_Problem to work on_
The response must consist of the lines below from the one with "C2: 1.5uF (plus" through the one with "R31: none -> 330 (NET4, NET9)", exactly as they appear and with both ends kept.

Stored dataset items

* * *

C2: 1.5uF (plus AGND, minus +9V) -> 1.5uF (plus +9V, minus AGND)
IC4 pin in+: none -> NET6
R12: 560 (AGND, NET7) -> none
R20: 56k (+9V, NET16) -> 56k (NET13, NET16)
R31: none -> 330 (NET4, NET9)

* * *

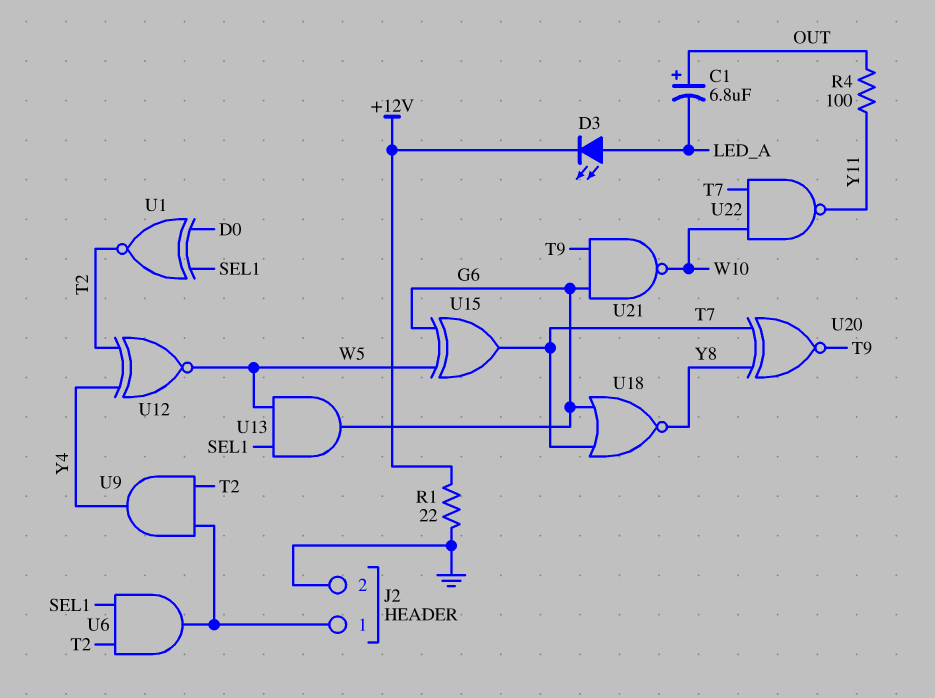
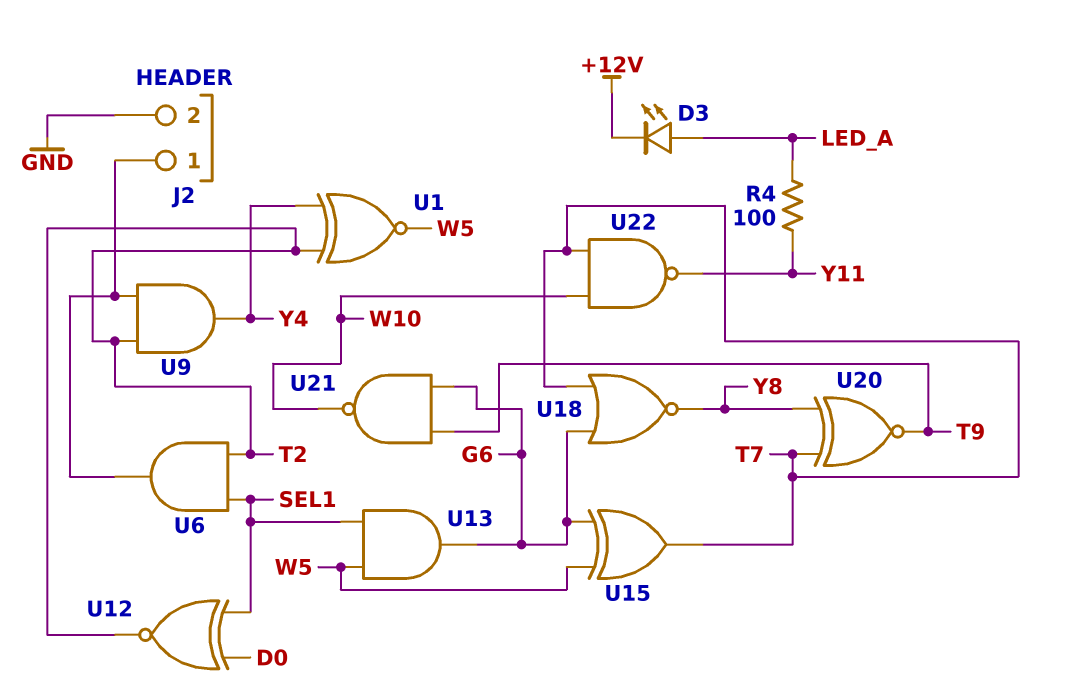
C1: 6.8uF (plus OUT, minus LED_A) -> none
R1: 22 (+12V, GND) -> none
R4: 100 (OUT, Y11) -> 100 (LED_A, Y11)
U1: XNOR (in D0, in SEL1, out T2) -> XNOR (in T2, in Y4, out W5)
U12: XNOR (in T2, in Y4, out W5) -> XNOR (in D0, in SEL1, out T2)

* * *

_Your solution_
C2: 1.5uF (plus AGND, minus +9V) -> 1.5uF (plus +9V, minus AGND)
IC4 pin in+: none -> NET6
R12: 560 (AGND, NET7) -> none
R20: 56k (+9V, NET16) -> 56k (NET13, NET16)
R31: none -> 330 (NET4, NET9)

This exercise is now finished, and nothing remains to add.